(Recorded information)
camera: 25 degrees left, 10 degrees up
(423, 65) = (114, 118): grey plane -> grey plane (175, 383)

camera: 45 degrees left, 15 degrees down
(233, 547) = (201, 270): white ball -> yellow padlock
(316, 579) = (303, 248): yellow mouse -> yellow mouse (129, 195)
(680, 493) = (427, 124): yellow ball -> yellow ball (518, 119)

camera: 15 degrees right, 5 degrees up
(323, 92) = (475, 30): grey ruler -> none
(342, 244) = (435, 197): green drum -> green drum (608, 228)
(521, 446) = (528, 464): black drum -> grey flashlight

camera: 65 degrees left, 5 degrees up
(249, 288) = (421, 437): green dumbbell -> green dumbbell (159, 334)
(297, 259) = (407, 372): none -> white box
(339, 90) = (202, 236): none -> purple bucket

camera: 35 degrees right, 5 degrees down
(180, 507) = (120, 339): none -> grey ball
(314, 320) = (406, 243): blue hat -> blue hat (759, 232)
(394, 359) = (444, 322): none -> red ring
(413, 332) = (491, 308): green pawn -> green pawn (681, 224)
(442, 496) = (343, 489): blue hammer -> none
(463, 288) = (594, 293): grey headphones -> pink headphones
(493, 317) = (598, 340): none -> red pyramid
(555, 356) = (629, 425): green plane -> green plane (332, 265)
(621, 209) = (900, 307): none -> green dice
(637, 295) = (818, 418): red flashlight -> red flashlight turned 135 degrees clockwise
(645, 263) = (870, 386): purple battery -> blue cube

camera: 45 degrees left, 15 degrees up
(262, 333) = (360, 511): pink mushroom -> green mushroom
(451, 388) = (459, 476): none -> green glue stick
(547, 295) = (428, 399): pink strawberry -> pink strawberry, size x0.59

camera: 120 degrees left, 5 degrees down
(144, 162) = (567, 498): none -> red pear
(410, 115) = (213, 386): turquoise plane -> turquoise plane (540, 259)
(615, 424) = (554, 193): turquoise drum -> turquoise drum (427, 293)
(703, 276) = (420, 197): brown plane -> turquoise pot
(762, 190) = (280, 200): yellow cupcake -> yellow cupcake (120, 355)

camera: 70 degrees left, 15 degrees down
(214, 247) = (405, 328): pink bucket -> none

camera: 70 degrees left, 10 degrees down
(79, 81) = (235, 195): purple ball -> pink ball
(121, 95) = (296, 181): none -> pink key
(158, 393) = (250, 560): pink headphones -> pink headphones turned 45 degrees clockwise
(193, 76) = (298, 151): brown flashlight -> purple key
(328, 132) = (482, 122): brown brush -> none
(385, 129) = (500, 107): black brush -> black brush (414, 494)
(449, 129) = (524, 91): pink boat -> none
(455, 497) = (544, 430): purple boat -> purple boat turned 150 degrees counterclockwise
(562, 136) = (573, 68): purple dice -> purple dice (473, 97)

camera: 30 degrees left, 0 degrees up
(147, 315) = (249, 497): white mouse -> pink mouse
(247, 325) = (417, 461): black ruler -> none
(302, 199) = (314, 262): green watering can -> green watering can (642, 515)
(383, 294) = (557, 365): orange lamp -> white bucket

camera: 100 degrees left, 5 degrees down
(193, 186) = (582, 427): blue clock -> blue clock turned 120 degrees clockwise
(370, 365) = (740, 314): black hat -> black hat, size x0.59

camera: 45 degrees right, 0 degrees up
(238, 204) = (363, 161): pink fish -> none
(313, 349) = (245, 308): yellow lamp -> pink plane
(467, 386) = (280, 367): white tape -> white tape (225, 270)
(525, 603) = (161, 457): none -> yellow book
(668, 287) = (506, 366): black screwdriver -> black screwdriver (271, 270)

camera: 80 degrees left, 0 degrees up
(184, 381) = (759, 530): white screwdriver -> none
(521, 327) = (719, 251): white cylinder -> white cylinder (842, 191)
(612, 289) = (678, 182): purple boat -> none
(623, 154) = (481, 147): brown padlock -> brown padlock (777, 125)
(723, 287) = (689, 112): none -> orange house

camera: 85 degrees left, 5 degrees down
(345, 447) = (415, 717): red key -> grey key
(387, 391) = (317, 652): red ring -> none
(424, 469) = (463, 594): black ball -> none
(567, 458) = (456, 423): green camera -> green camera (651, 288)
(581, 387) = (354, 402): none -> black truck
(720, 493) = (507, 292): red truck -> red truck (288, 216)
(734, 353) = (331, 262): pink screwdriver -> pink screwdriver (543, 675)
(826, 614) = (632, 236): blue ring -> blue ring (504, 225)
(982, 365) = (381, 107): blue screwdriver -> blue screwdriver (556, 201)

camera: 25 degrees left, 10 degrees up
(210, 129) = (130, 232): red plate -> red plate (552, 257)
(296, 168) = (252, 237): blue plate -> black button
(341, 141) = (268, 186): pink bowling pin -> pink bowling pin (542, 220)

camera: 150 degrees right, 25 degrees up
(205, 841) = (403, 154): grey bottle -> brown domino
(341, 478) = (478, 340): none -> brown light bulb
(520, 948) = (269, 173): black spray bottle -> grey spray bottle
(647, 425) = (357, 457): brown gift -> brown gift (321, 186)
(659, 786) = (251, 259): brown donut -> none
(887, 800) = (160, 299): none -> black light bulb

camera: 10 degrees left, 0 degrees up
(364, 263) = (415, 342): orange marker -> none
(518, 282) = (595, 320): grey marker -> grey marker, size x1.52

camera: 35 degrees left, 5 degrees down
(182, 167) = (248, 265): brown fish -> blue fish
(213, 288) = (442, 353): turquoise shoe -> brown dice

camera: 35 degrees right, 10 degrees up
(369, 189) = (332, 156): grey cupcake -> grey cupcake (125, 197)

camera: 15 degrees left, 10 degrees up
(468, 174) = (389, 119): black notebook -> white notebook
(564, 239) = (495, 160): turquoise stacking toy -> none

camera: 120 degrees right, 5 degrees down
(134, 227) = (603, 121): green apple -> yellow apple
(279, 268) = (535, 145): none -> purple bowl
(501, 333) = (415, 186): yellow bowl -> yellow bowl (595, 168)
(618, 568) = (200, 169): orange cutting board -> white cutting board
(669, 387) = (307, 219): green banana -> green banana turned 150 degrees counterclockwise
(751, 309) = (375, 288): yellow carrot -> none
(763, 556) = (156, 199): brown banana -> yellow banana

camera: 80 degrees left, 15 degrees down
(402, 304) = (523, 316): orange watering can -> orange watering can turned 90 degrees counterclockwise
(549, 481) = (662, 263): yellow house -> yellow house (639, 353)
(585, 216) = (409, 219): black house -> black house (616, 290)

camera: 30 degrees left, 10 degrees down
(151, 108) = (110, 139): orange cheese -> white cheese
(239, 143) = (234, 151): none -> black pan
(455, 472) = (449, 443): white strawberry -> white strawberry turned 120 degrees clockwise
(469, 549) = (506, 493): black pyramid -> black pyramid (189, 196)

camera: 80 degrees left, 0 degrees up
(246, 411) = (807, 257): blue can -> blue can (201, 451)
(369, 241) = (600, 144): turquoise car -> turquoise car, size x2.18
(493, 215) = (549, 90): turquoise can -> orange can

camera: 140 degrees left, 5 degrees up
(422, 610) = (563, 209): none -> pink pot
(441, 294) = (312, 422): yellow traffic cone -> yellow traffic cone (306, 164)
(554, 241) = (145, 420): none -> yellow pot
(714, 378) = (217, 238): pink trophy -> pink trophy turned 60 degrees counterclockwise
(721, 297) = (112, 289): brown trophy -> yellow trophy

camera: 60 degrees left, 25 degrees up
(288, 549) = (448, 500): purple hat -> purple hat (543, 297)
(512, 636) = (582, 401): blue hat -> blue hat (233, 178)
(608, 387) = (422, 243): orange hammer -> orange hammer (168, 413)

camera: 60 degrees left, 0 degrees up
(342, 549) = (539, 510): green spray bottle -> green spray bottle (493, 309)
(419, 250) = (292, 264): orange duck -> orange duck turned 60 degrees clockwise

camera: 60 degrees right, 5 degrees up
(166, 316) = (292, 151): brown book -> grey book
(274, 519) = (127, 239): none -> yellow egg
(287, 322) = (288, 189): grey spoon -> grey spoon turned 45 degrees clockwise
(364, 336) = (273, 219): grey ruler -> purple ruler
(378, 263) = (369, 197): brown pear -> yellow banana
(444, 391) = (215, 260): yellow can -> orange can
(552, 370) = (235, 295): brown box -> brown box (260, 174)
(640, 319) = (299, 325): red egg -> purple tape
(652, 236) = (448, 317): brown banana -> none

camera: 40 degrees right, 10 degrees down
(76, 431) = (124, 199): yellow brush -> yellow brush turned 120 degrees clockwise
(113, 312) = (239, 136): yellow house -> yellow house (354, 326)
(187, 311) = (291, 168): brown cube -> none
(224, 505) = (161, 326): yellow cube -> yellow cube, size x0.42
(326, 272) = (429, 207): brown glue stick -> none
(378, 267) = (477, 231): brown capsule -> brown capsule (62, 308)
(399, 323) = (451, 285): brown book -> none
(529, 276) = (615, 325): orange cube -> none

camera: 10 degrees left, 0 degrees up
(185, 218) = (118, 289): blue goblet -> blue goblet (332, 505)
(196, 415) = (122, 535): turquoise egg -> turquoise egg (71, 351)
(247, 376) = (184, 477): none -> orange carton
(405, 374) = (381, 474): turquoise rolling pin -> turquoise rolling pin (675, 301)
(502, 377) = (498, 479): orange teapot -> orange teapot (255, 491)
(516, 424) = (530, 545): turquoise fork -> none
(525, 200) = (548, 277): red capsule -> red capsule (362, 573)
(End Recorded information)
Instruction: Your answer should be the lines above from the one containing "camera: 35 degrees right, 10 degrees up" through the one containing "(134, 227) = (603, 121): green", copied exactly and with both ends kept.

Result for this task:
camera: 35 degrees right, 10 degrees up
(369, 189) = (332, 156): grey cupcake -> grey cupcake (125, 197)

camera: 15 degrees left, 10 degrees up
(468, 174) = (389, 119): black notebook -> white notebook
(564, 239) = (495, 160): turquoise stacking toy -> none

camera: 120 degrees right, 5 degrees down
(134, 227) = (603, 121): green apple -> yellow apple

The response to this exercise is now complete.